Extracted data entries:
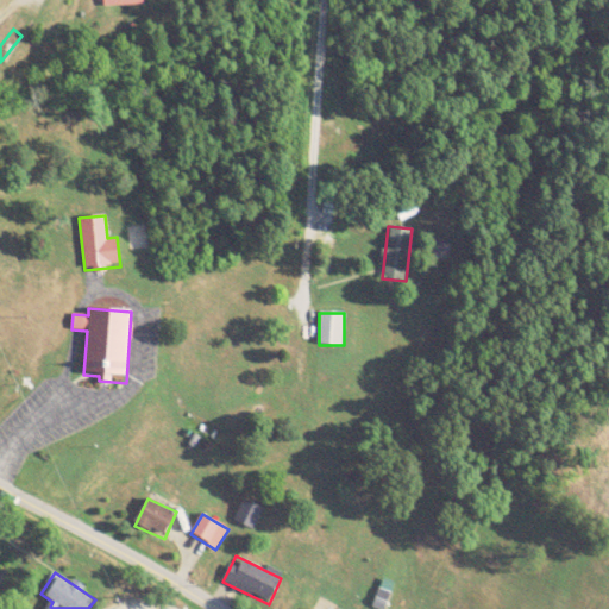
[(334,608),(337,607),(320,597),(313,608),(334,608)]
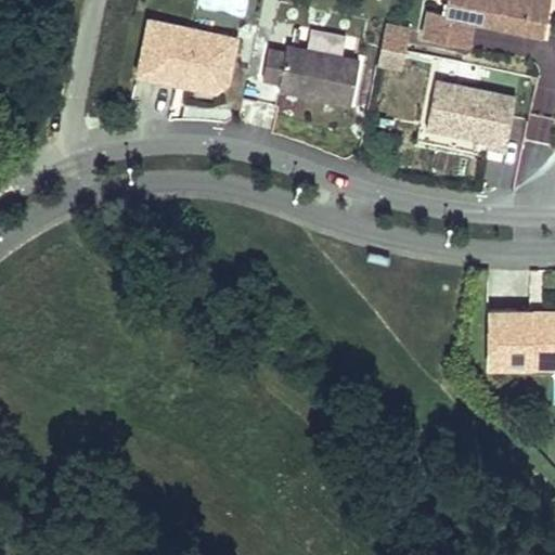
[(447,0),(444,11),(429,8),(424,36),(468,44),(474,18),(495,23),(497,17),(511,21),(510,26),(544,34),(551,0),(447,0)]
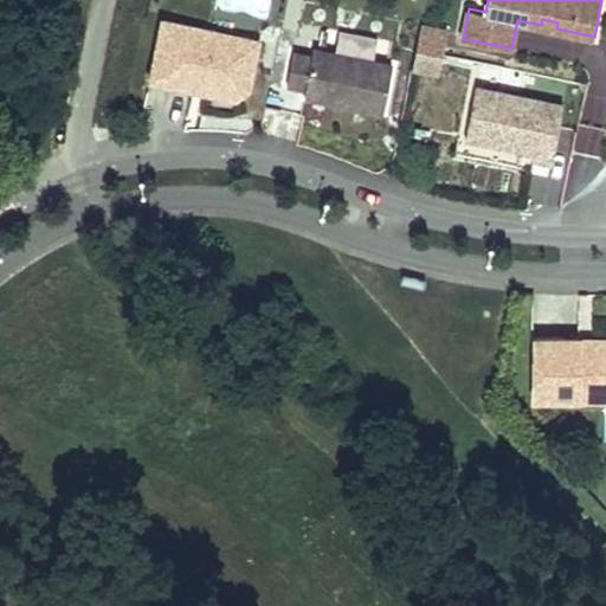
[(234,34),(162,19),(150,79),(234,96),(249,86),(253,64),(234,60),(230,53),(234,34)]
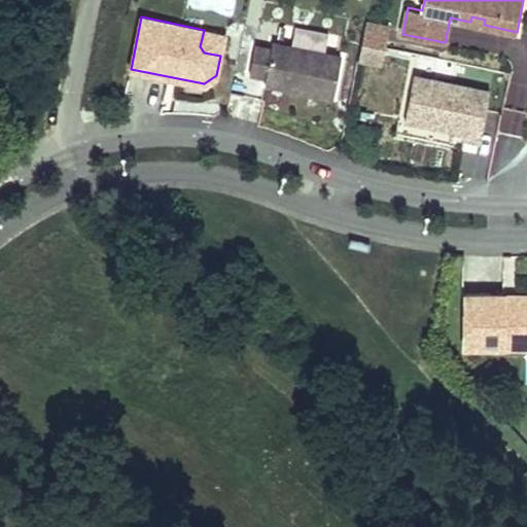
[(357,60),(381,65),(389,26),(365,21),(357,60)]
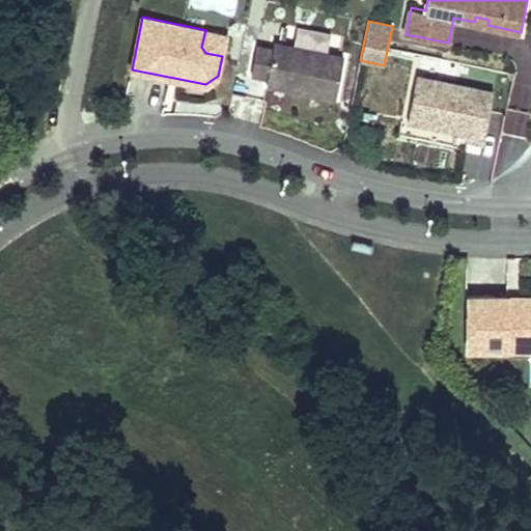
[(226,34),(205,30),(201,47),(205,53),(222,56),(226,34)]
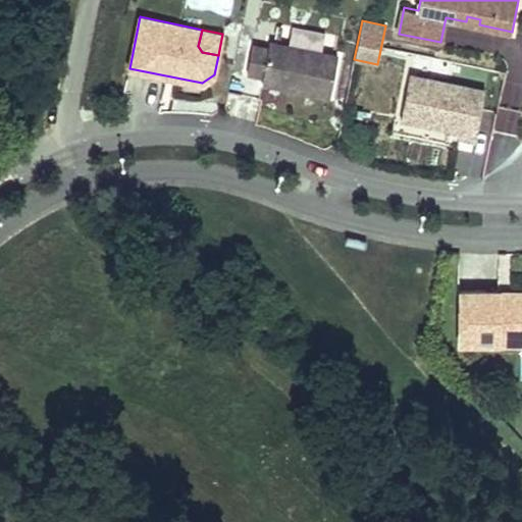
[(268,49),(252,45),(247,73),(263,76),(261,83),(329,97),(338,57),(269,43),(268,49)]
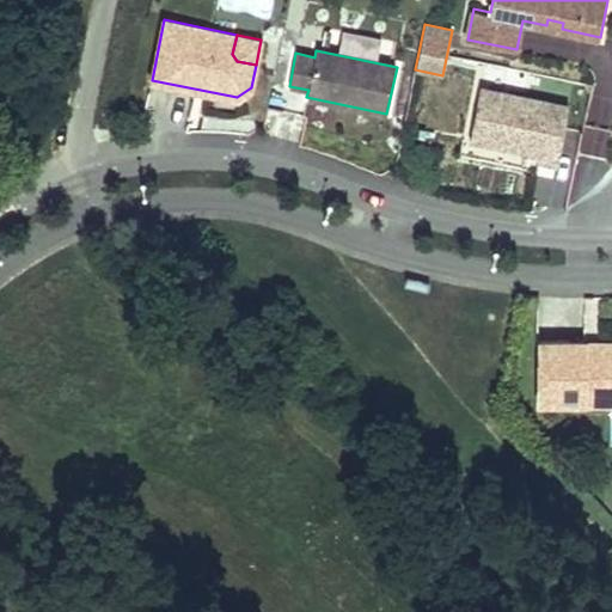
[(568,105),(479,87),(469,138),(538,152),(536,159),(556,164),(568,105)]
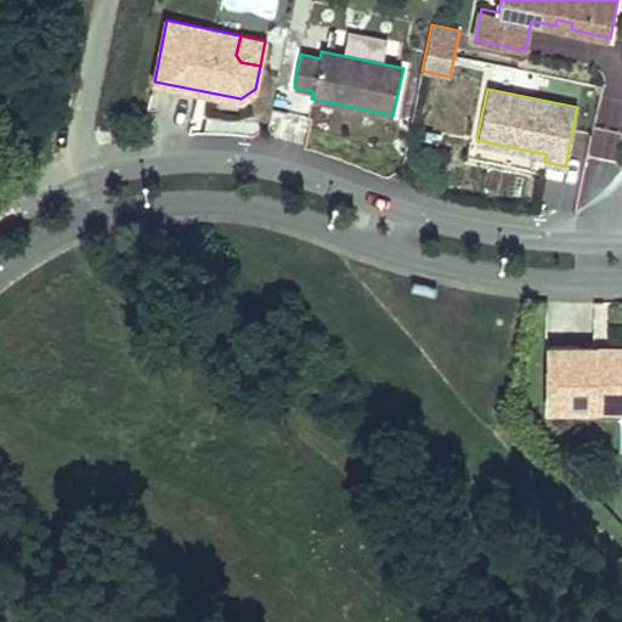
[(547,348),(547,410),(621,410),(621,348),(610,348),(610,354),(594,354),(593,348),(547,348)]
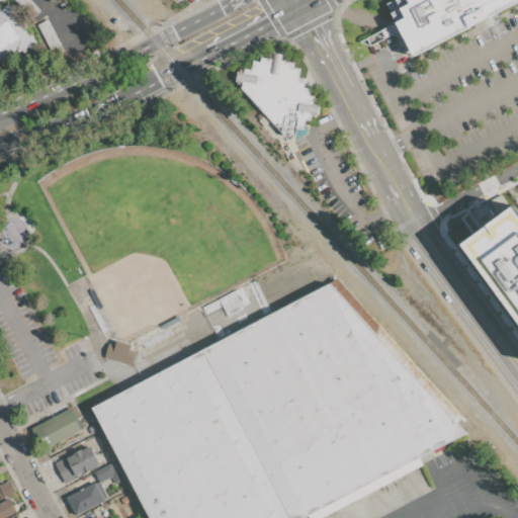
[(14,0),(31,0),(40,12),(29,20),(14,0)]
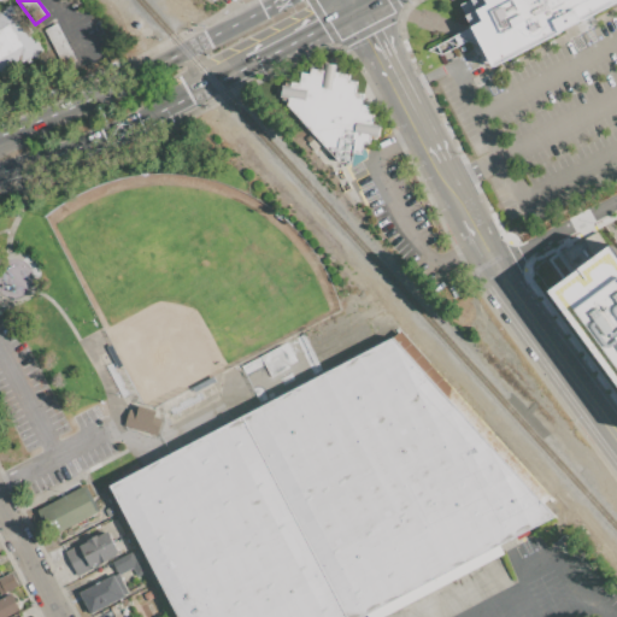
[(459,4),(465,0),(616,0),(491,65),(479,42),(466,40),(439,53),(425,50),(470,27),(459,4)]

- _Directions_
For the entries above, the output must hold exactly the lines from the one with "[(14,0),(31,0),(40,12),(29,20),(14,0)]" through the last line, both included, and no pictures.

- _Solution for this task_
[(14,0),(31,0),(40,12),(29,20),(14,0)]
[(459,4),(465,0),(616,0),(491,65),(479,42),(466,40),(439,53),(425,50),(470,27),(459,4)]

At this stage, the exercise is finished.